Try it
Everything from the line containing "R8: 6.8k (N002, N009) -> 2.2k (N002, N009)" to the end of the material, both ends included, should be repeated exactly; please give only those lines.
____ Records to use
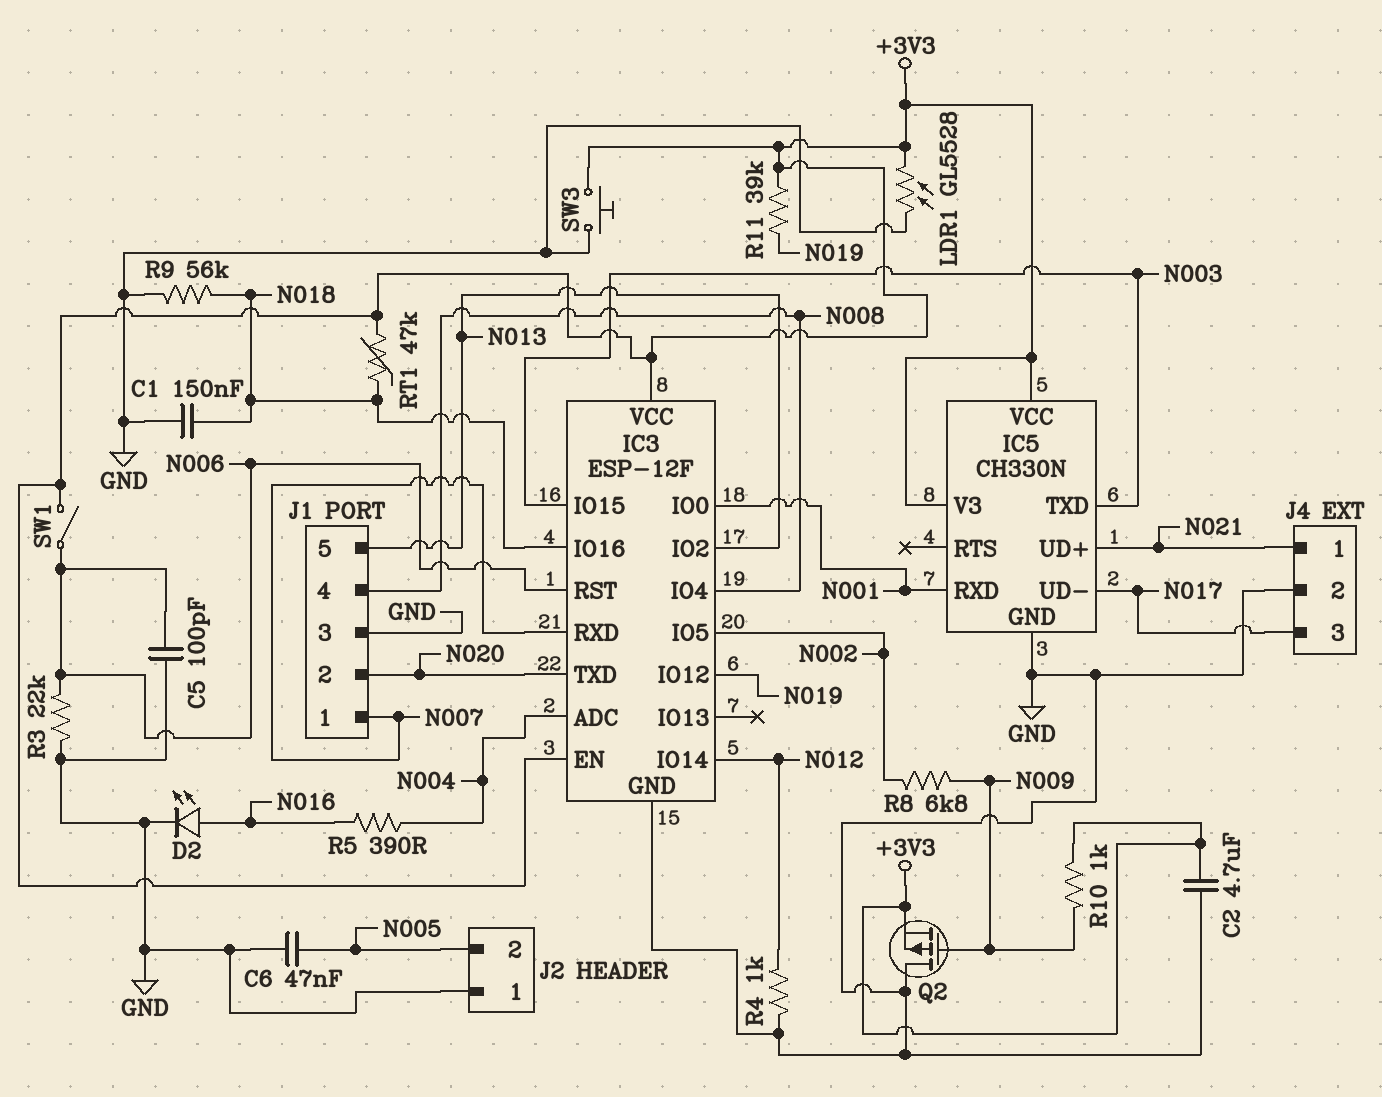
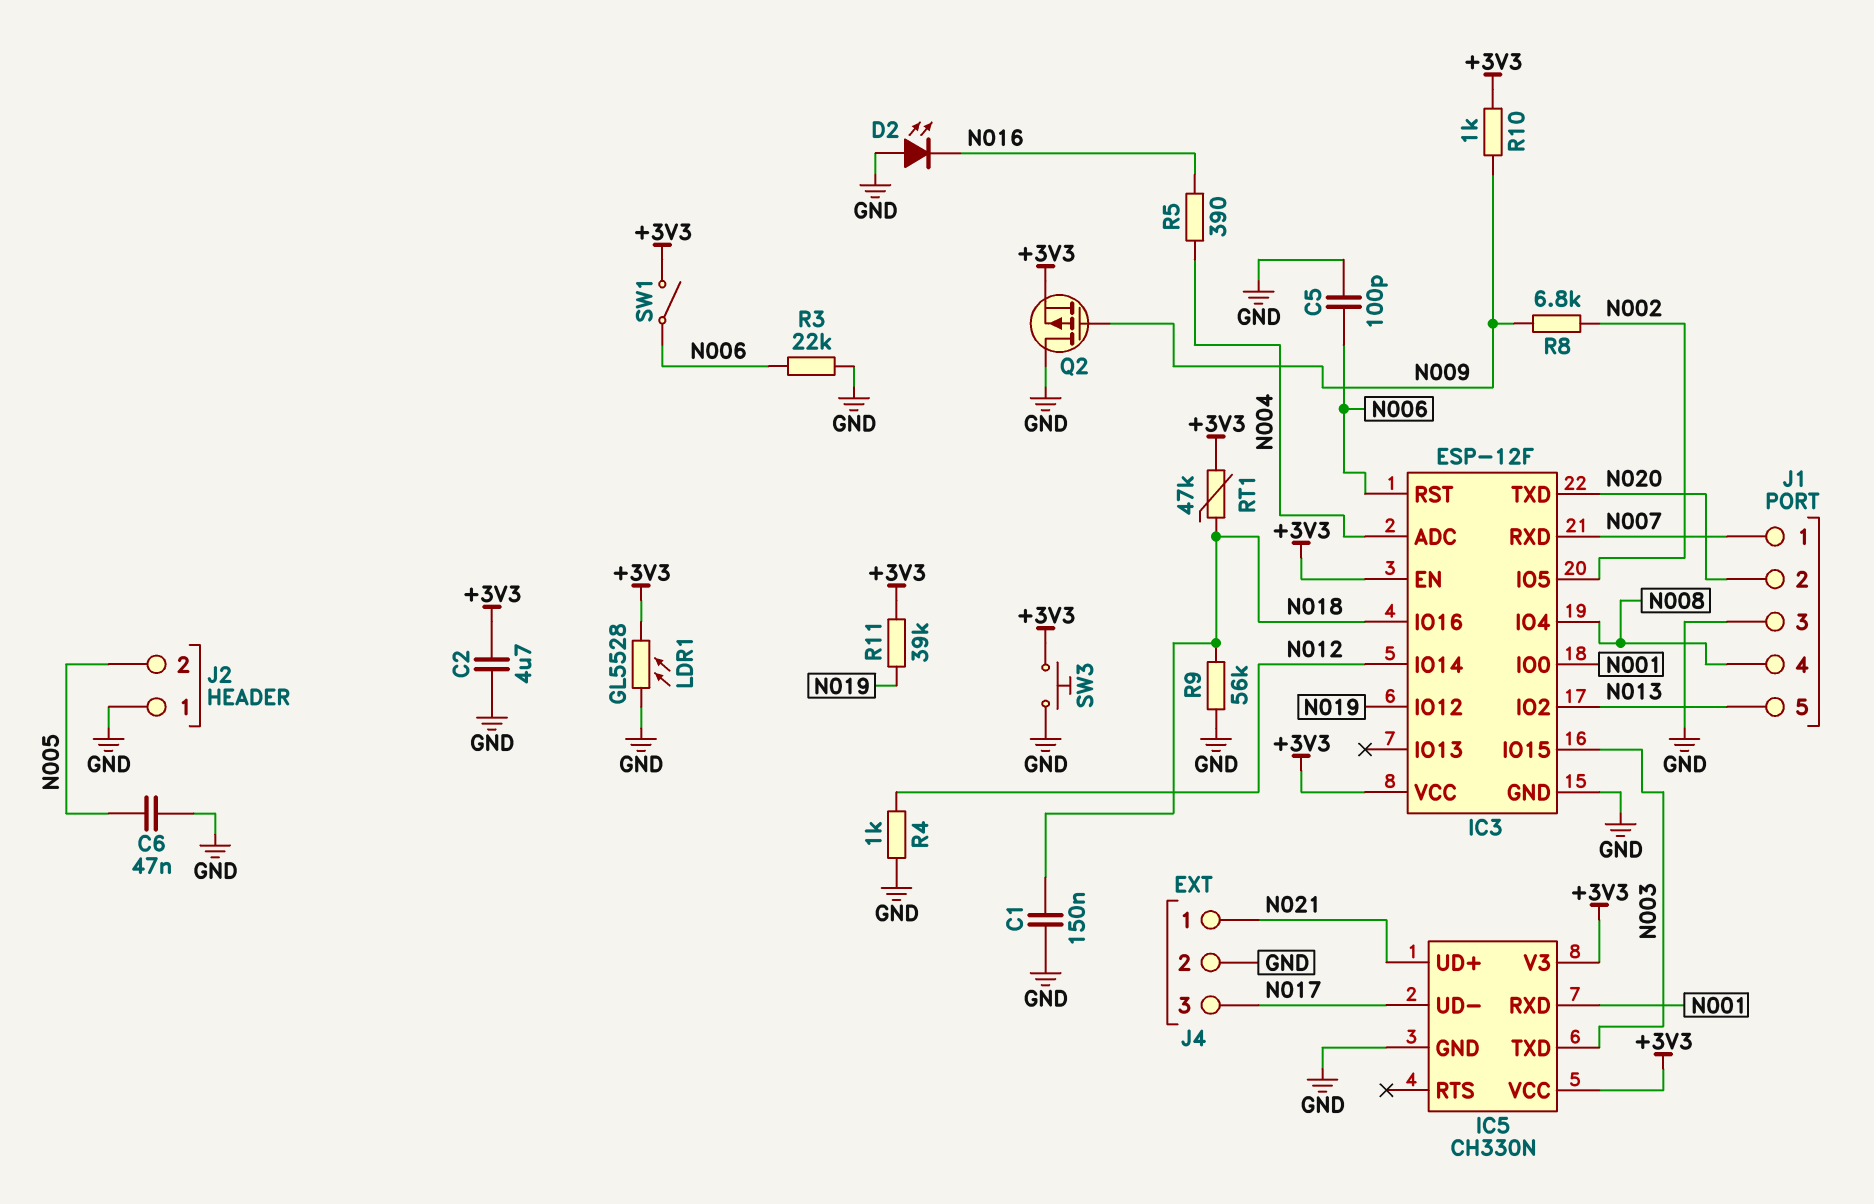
D2: LED (A N016, K GND) -> LED (A GND, K N016)

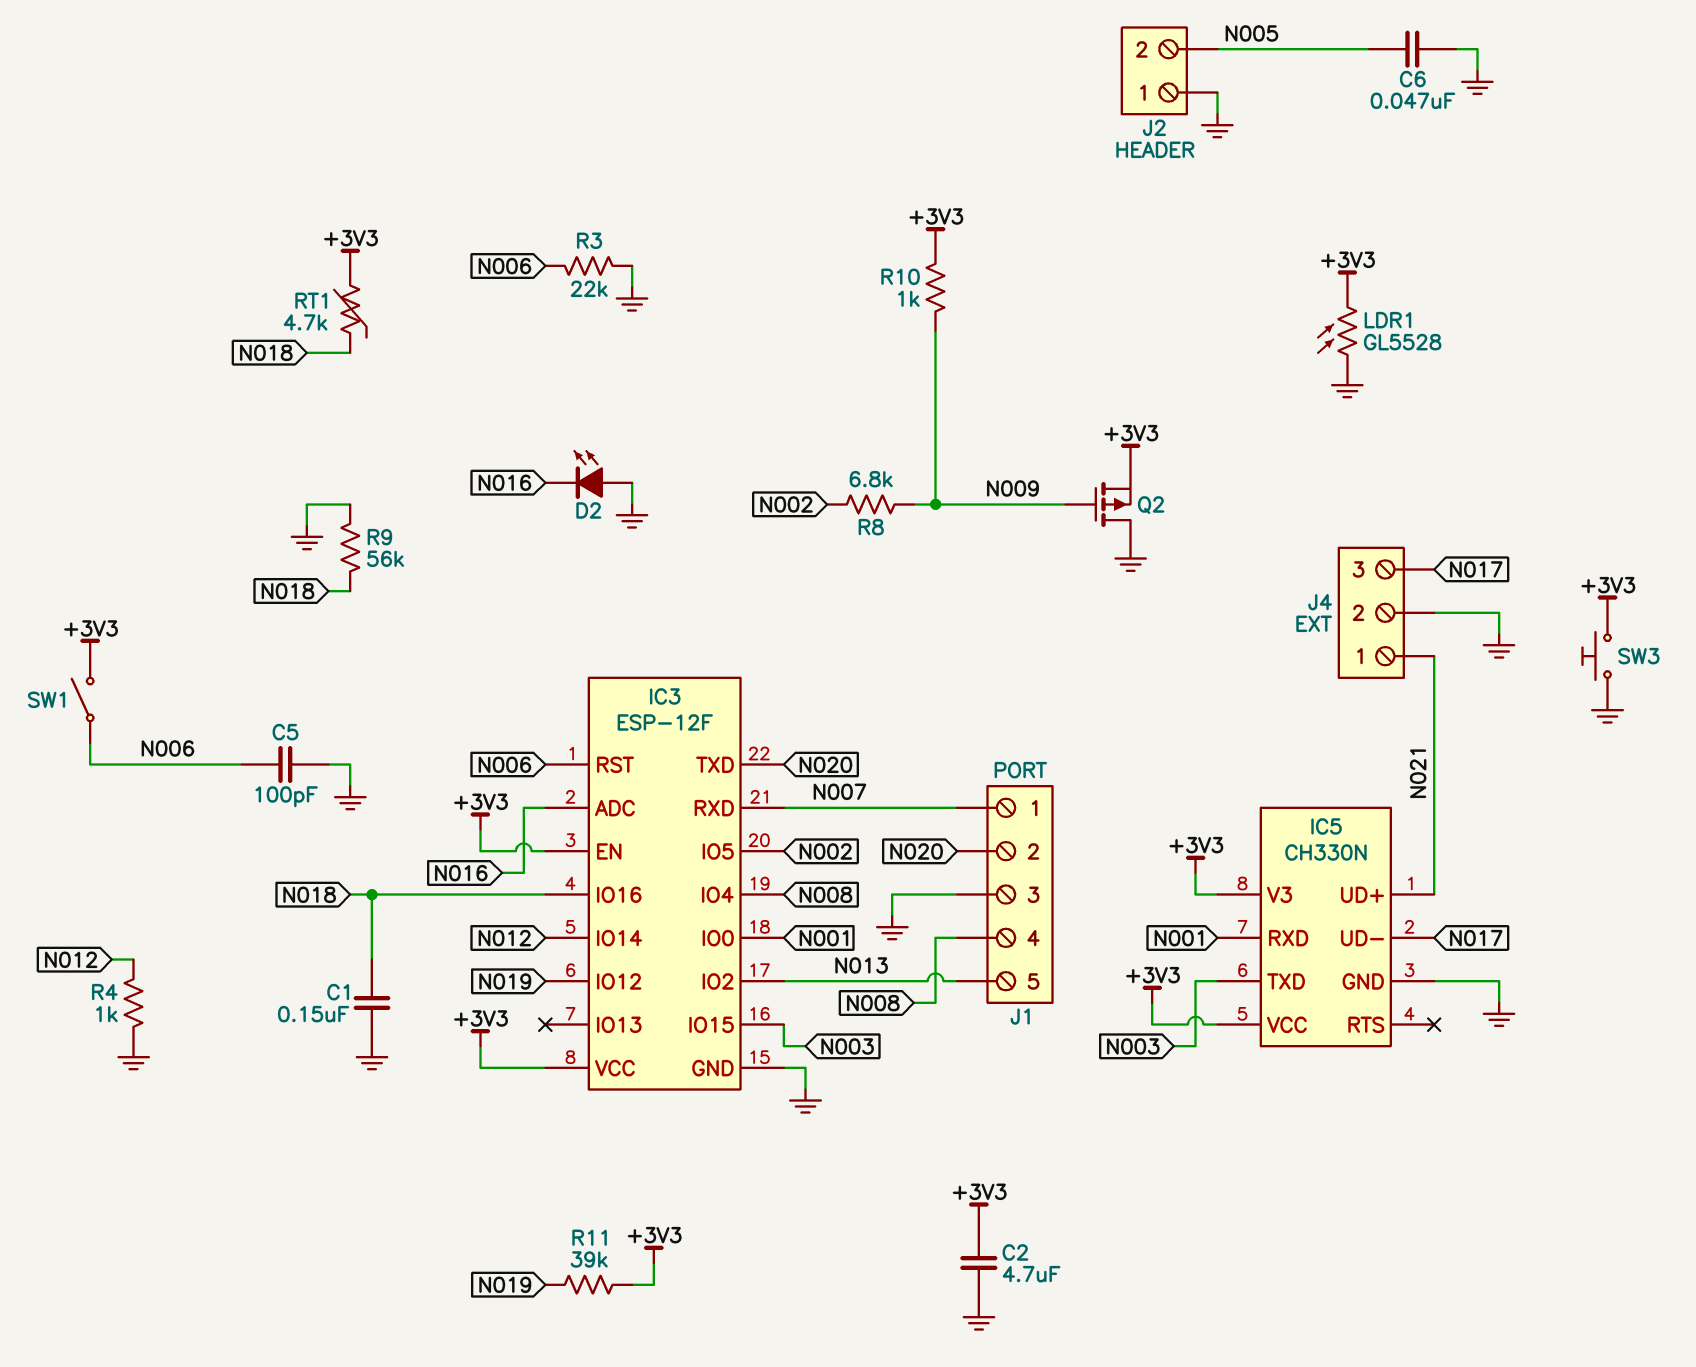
IC3 pin ADC: N004 -> N016
R5: 390 (N004, N016) -> none
RT1: 47k (+3V3, N018) -> 4.7k (+3V3, N018)

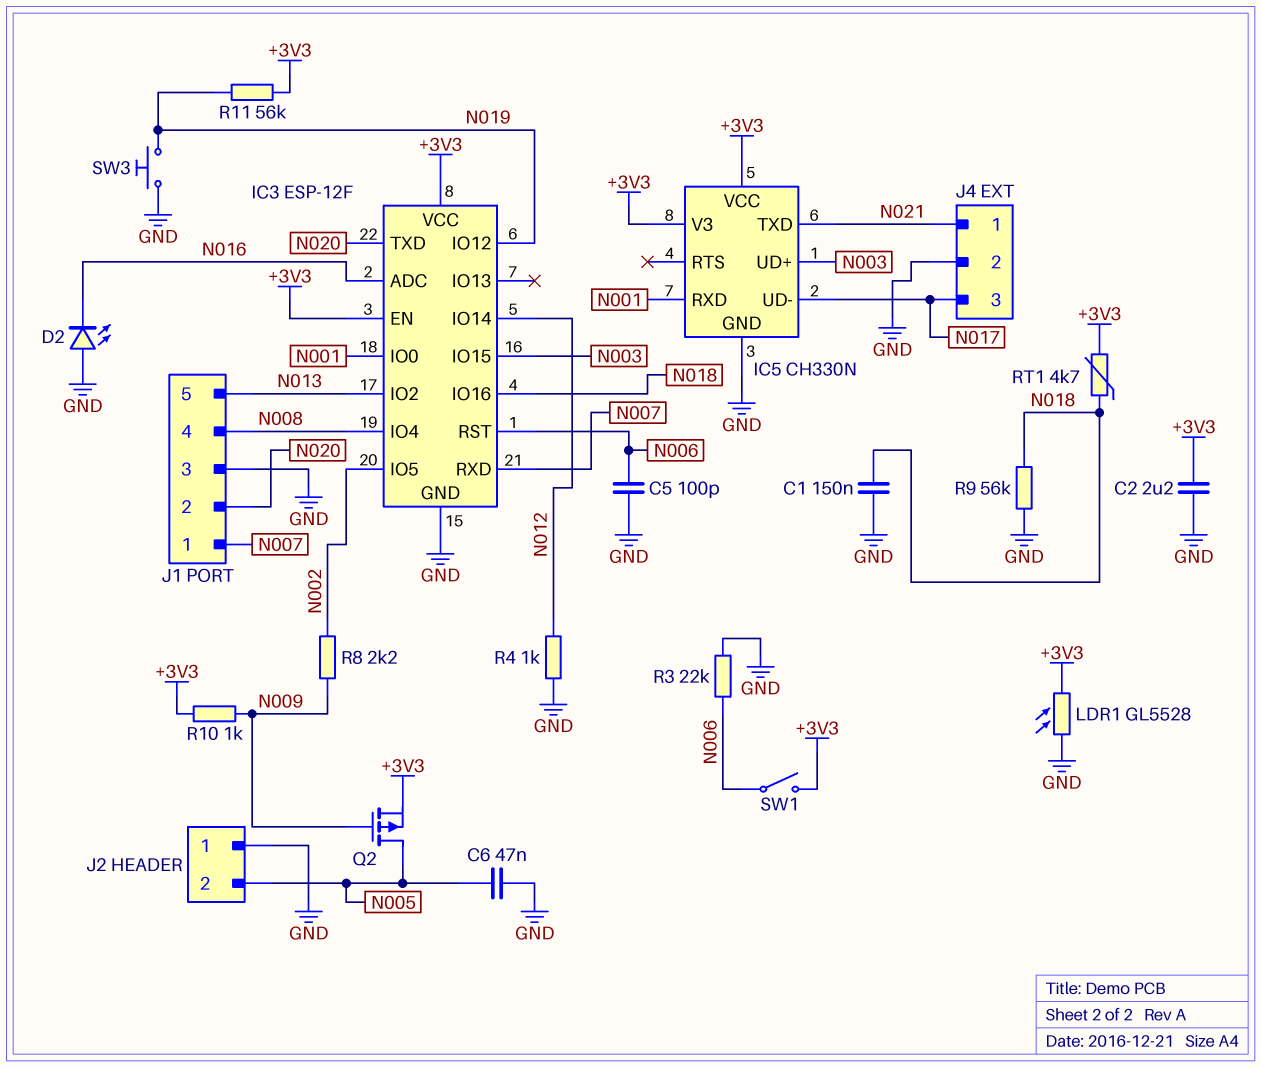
C2: 4.7uF (+3V3, GND) -> 2.2uF (+3V3, GND)
IC5 pin TXD: N003 -> N021
IC5 pin UD+: N021 -> N003
Q2: PMOS (G N009, D GND, S +3V3) -> PMOS (G N009, D N005, S +3V3)
R8: 6.8k (N002, N009) -> 2.2k (N002, N009)
R11: 39k (+3V3, N019) -> 56k (+3V3, N019)
SW3: button (+3V3, GND) -> button (GND, N019)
________
Reply
R8: 6.8k (N002, N009) -> 2.2k (N002, N009)
R11: 39k (+3V3, N019) -> 56k (+3V3, N019)
SW3: button (+3V3, GND) -> button (GND, N019)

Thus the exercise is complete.